• [Colored object listings]
........
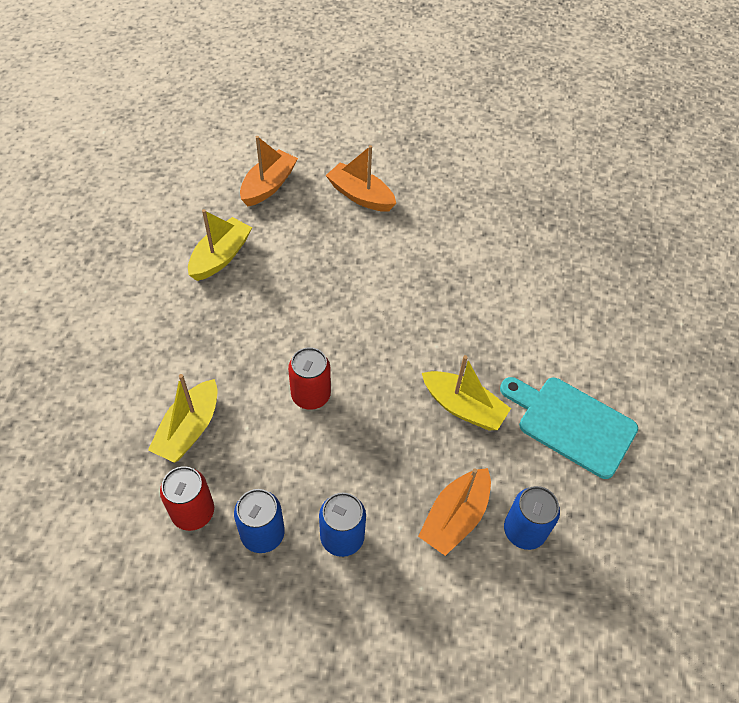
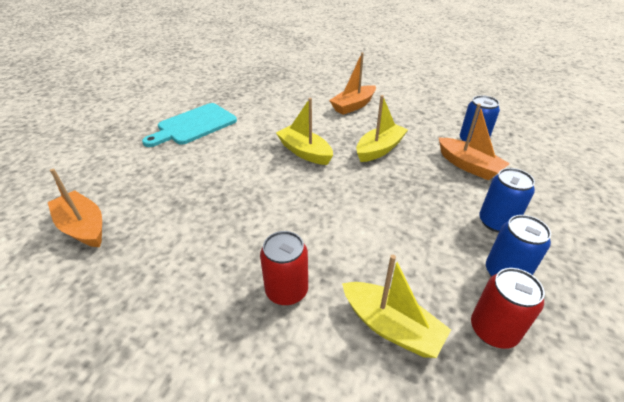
camera: 75 degrees left, 15 degrees down
(221, 257) = (158, 277): yellow boat -> yellow boat (305, 152)
(311, 395) = (359, 225): red can -> red can (286, 290)
(360, 196) = (148, 168): orange boat -> orange boat (353, 106)
(571, 424) = (395, 113): turquoise cutting board -> turquoise cutting board (194, 125)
........
Reproduce each line above exactly, but not a single picture.

camera: 75 degrees left, 15 degrees down
(221, 257) = (158, 277): yellow boat -> yellow boat (305, 152)
(311, 395) = (359, 225): red can -> red can (286, 290)
(360, 196) = (148, 168): orange boat -> orange boat (353, 106)
(571, 424) = (395, 113): turquoise cutting board -> turquoise cutting board (194, 125)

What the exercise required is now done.